Please edit the records from the line containing "The point (x=592, y=292)" through the line containing "I want to click on white", replacing "nightlight" with "night lamp" and keeping everything else the same. Return only those lines, with the pictures left out.
— Start Given data —
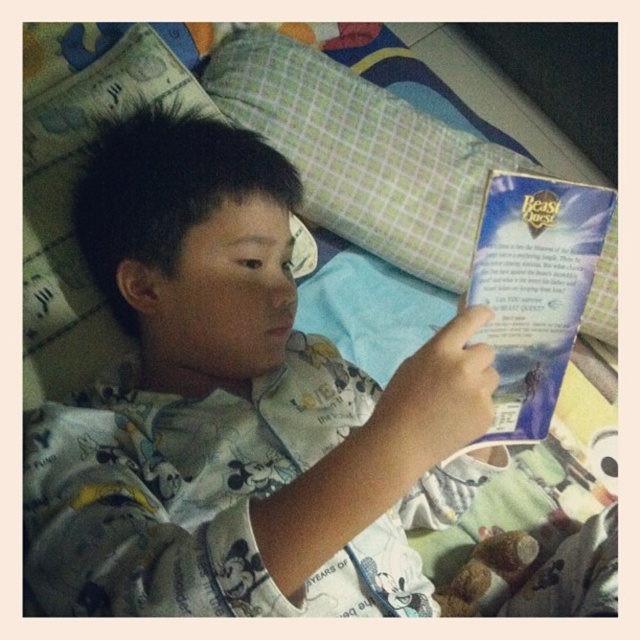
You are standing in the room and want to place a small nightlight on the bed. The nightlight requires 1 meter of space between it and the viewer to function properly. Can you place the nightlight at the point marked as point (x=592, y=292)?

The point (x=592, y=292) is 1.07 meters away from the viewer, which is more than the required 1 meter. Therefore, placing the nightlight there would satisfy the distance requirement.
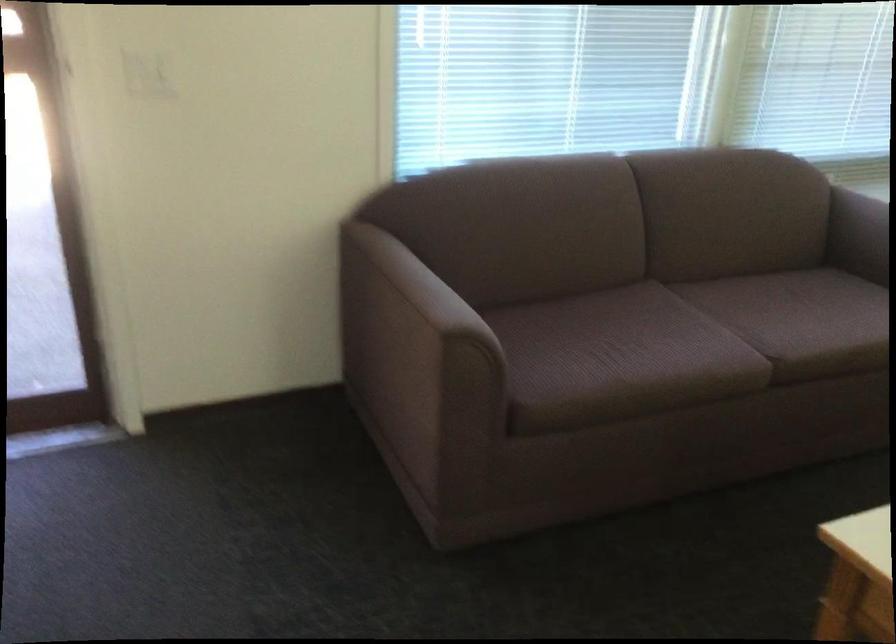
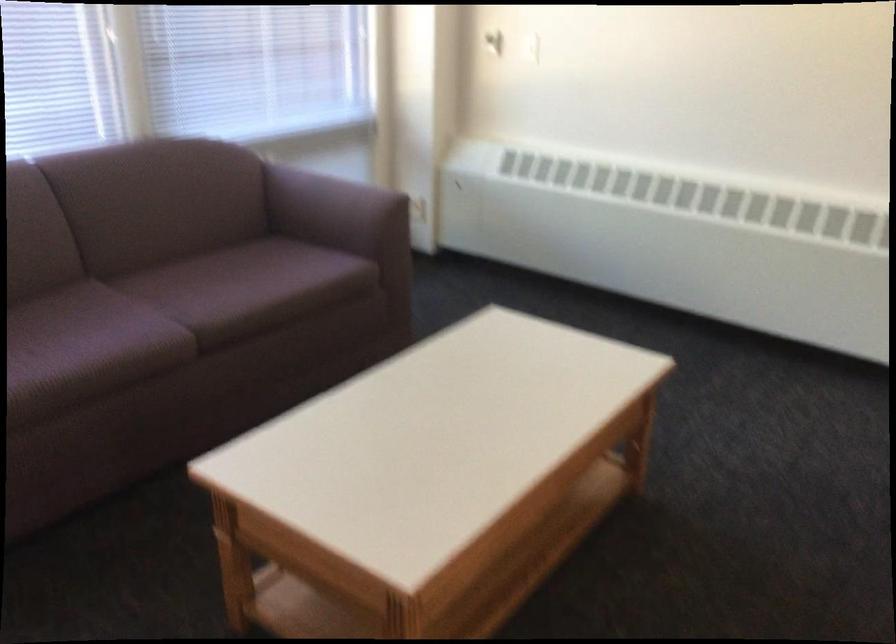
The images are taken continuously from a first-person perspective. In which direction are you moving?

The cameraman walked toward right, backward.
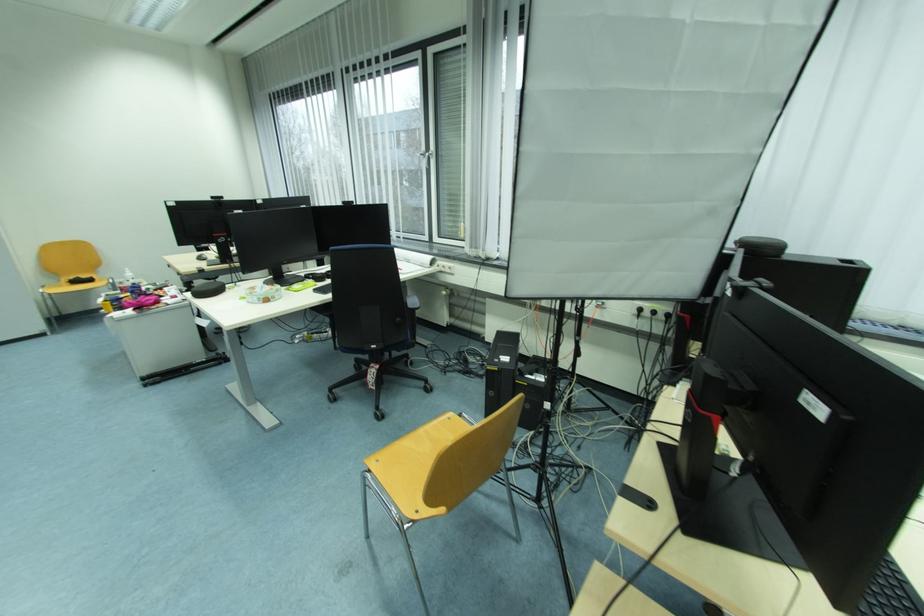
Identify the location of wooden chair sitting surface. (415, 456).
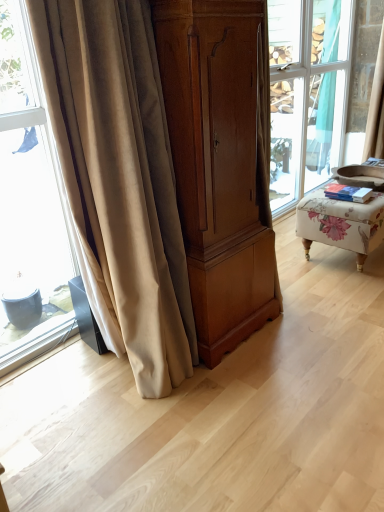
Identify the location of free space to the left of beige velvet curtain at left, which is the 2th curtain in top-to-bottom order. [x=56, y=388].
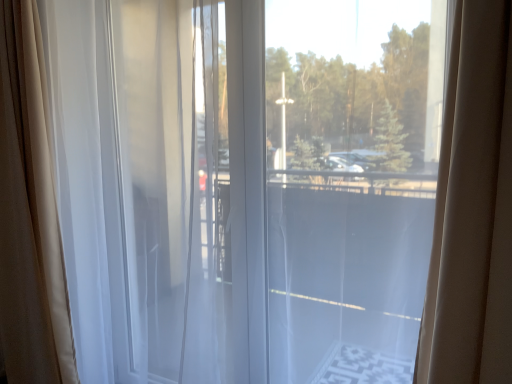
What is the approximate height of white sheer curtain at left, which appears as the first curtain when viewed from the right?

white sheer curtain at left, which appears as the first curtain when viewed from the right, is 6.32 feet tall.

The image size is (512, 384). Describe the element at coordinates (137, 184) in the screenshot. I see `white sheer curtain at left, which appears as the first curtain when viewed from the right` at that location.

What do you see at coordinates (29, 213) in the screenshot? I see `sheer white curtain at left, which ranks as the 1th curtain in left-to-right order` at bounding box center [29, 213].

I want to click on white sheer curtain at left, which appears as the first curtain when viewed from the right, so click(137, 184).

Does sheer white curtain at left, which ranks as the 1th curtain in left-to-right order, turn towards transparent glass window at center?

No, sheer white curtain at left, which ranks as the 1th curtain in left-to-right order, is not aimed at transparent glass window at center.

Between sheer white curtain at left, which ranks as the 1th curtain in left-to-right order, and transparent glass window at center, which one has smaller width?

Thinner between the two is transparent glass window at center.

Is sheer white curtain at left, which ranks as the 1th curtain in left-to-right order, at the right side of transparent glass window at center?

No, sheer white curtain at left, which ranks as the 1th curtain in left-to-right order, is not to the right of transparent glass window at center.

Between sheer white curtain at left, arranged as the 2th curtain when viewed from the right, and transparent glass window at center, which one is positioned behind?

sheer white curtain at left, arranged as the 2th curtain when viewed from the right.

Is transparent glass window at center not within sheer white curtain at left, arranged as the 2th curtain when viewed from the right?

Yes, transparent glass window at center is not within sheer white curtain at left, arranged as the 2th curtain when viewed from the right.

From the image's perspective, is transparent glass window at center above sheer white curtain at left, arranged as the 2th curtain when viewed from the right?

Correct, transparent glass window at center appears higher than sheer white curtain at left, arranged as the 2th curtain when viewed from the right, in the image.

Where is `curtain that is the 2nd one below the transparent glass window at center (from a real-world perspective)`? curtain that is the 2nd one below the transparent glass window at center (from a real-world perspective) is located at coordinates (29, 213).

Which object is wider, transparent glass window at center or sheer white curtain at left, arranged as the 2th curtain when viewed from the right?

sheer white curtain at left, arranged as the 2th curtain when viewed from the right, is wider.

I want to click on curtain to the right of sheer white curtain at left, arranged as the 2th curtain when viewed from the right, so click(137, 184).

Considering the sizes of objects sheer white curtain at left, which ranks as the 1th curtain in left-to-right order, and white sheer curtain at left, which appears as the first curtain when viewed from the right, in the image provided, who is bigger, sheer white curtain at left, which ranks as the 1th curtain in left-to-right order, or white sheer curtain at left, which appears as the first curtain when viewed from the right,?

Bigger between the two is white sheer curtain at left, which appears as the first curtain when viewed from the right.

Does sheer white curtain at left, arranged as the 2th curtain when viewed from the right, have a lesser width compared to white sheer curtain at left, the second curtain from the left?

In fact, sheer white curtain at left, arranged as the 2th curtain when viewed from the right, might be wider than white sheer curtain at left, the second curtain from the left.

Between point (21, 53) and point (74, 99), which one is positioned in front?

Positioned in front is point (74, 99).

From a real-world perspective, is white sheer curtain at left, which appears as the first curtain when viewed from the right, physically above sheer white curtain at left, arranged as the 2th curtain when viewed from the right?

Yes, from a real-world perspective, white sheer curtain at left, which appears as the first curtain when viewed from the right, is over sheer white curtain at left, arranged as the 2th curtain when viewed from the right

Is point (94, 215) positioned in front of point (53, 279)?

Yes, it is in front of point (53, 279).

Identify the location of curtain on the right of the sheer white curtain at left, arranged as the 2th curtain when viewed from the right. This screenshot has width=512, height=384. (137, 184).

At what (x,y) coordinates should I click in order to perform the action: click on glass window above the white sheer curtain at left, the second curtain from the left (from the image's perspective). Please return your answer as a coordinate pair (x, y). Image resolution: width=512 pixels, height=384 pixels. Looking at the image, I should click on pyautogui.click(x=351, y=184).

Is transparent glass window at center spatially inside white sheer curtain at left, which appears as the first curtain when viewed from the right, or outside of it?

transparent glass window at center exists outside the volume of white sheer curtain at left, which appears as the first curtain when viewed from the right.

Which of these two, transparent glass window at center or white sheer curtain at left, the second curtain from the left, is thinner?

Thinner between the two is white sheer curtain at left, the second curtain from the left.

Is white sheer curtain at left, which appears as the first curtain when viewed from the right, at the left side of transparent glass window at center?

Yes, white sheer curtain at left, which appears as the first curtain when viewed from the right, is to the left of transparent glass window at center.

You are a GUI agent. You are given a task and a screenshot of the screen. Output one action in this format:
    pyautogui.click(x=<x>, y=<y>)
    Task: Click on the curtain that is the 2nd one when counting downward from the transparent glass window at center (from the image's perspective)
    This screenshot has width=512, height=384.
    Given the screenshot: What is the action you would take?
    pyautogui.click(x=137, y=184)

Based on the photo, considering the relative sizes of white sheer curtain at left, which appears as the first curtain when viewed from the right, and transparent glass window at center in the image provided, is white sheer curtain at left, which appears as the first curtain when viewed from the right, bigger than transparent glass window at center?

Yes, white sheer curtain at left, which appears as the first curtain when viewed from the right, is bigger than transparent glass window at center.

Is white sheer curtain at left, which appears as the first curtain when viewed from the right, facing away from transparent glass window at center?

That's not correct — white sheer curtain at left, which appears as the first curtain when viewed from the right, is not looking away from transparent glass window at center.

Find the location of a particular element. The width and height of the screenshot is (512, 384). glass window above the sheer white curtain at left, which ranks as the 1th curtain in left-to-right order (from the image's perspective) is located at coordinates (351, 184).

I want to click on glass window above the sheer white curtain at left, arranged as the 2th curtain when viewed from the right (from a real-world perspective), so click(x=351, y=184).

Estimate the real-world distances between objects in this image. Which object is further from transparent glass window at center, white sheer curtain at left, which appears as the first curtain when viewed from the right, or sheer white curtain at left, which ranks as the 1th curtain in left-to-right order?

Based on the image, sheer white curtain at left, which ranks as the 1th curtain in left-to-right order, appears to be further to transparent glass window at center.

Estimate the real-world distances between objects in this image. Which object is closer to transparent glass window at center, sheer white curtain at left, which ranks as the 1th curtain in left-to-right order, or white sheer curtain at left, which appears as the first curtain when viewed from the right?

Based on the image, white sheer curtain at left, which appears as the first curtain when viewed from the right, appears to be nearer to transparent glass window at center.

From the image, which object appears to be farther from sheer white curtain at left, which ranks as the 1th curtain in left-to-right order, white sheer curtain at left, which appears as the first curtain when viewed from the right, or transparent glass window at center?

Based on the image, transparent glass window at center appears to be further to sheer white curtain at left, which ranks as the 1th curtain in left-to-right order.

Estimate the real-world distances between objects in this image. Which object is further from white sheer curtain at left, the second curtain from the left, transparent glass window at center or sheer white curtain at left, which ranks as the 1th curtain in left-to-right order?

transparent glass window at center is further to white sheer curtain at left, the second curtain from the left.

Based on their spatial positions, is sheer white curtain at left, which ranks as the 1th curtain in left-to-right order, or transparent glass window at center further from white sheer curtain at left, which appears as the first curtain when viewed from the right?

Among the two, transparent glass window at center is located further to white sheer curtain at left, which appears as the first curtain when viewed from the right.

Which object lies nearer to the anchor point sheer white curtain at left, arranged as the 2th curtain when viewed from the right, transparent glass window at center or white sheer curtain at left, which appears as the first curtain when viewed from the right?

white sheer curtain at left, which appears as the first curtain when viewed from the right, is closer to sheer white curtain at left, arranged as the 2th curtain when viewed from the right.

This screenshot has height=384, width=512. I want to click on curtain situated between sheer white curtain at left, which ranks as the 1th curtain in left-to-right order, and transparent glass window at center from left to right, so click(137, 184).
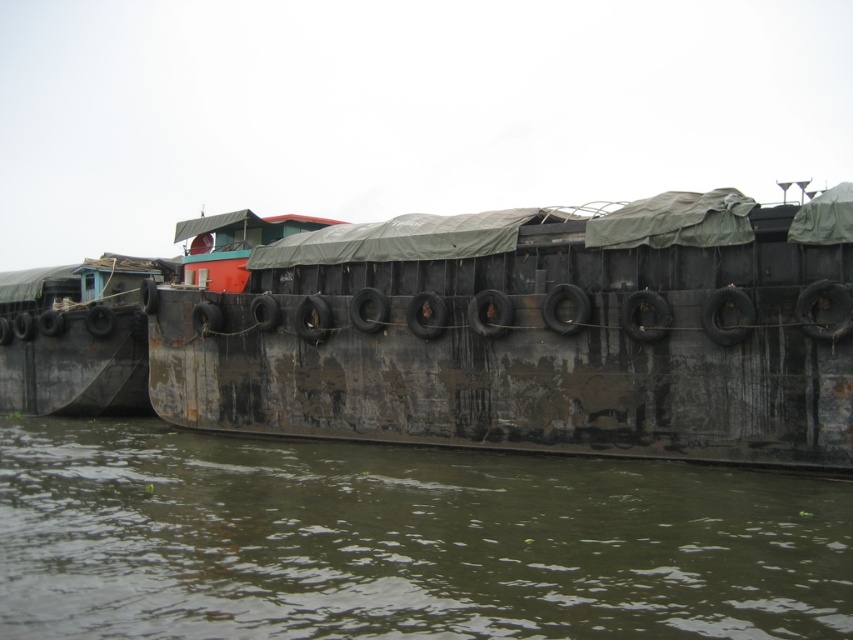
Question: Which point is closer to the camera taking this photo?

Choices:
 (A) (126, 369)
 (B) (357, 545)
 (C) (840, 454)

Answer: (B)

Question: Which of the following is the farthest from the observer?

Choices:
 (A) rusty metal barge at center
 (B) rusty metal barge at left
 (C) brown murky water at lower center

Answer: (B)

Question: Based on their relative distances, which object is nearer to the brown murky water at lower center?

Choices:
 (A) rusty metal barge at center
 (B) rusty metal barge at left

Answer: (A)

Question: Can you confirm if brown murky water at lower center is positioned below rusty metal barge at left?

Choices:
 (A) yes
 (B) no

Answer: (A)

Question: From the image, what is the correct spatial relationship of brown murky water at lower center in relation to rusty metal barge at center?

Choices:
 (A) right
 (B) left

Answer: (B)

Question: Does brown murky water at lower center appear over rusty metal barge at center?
— End Given data —
**Task response**
The point (x=592, y=292) is 1.07 meters away from the viewer, which is more than the required 1 meter. Therefore, placing the night lamp there would satisfy the distance requirement.
The images are taken continuously from a first-person perspective. In which direction are you moving?

The cameraman walked toward right, backward.
Identify the location of wooden chair sitting surface. (415, 456).
Identify the location of free space to the left of beige velvet curtain at left, which is the 2th curtain in top-to-bottom order. [x=56, y=388].
What is the approximate height of white sheer curtain at left, which appears as the first curtain when viewed from the right?

white sheer curtain at left, which appears as the first curtain when viewed from the right, is 6.32 feet tall.

The image size is (512, 384). Describe the element at coordinates (137, 184) in the screenshot. I see `white sheer curtain at left, which appears as the first curtain when viewed from the right` at that location.

What do you see at coordinates (29, 213) in the screenshot? I see `sheer white curtain at left, which ranks as the 1th curtain in left-to-right order` at bounding box center [29, 213].

I want to click on white sheer curtain at left, which appears as the first curtain when viewed from the right, so click(137, 184).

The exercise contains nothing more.